** Opening Record extracts block **

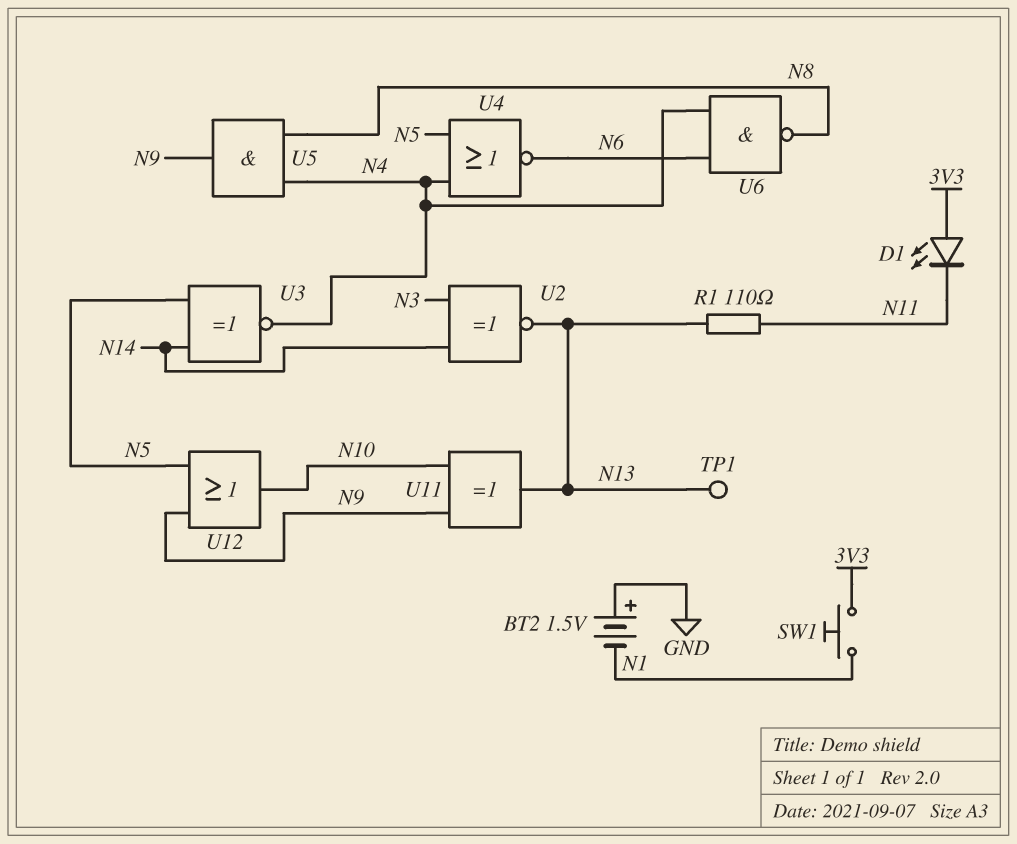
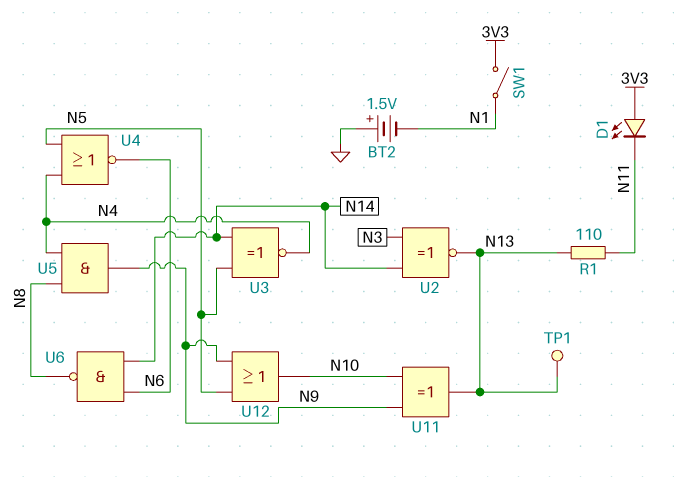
SW1: button (3V3, N1) -> switch (3V3, N1)
U6: NAND (in N4, in N6, out N8) -> NAND (in N6, in N14, out N8)

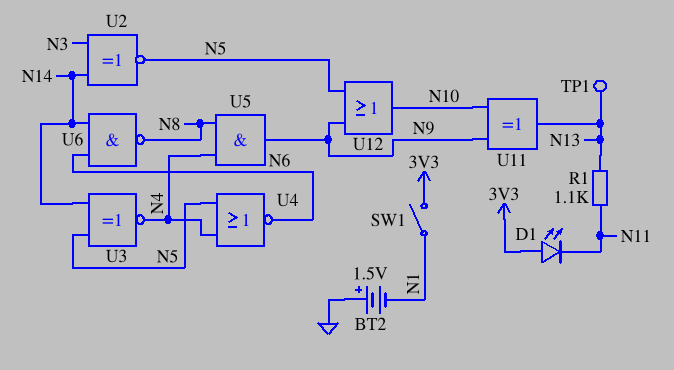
R1: 110 (N11, N13) -> 1.1k (N11, N13)
U2: XNOR (in N3, in N14, out N13) -> XNOR (in N3, in N14, out N5)

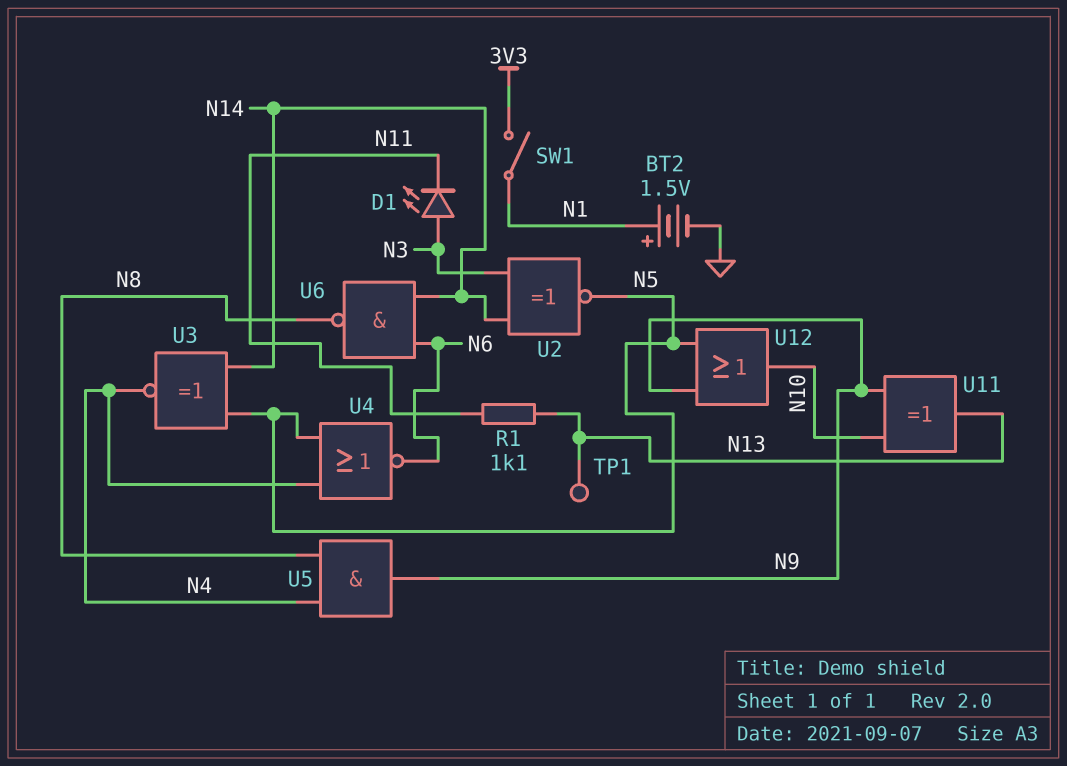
BT2: 1.5V (plus GND, minus N1) -> 1.5V (plus N1, minus GND)
D1: LED (A 3V3, K N11) -> LED (A N3, K N11)

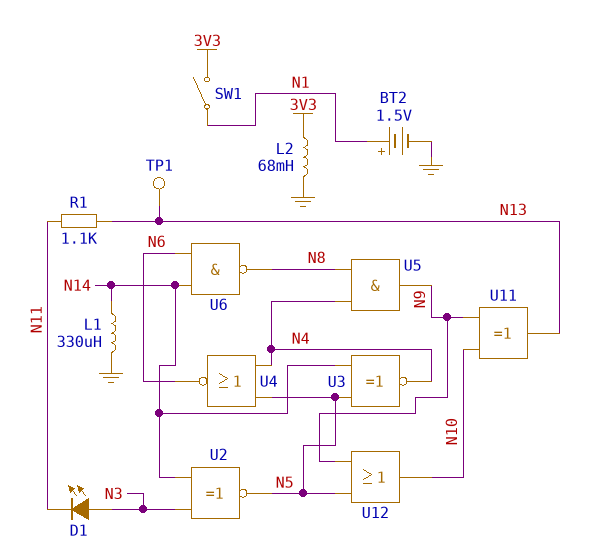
L1: none -> 330uH (GND, N14)
L2: none -> 68mH (3V3, GND)

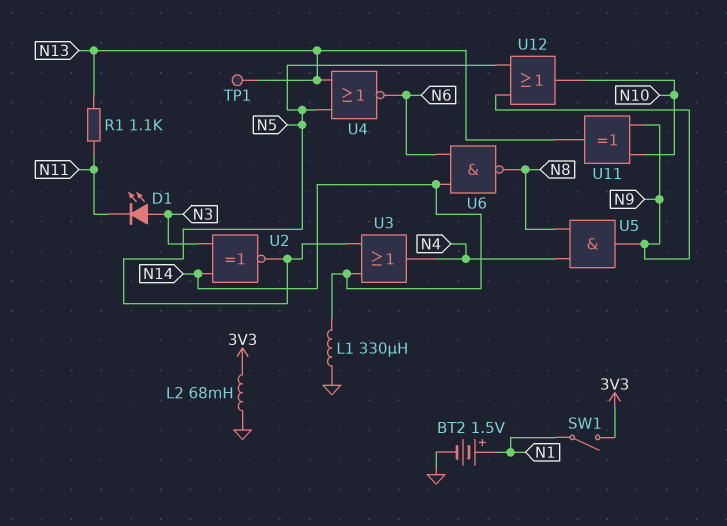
U3: XNOR (in N5, in N14, out N4) -> OR (in N5, in N14, out N4)
U4: NOR (in N4, in N5, out N6) -> NOR (in N5, in N13, out N6)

** Closing Record extracts block **

Required action | Transcribe every line from the records above without alteration, and leave out the images.

Reply to the exercise |
SW1: button (3V3, N1) -> switch (3V3, N1)
U6: NAND (in N4, in N6, out N8) -> NAND (in N6, in N14, out N8)

R1: 110 (N11, N13) -> 1.1k (N11, N13)
U2: XNOR (in N3, in N14, out N13) -> XNOR (in N3, in N14, out N5)

BT2: 1.5V (plus GND, minus N1) -> 1.5V (plus N1, minus GND)
D1: LED (A 3V3, K N11) -> LED (A N3, K N11)

L1: none -> 330uH (GND, N14)
L2: none -> 68mH (3V3, GND)

U3: XNOR (in N5, in N14, out N4) -> OR (in N5, in N14, out N4)
U4: NOR (in N4, in N5, out N6) -> NOR (in N5, in N13, out N6)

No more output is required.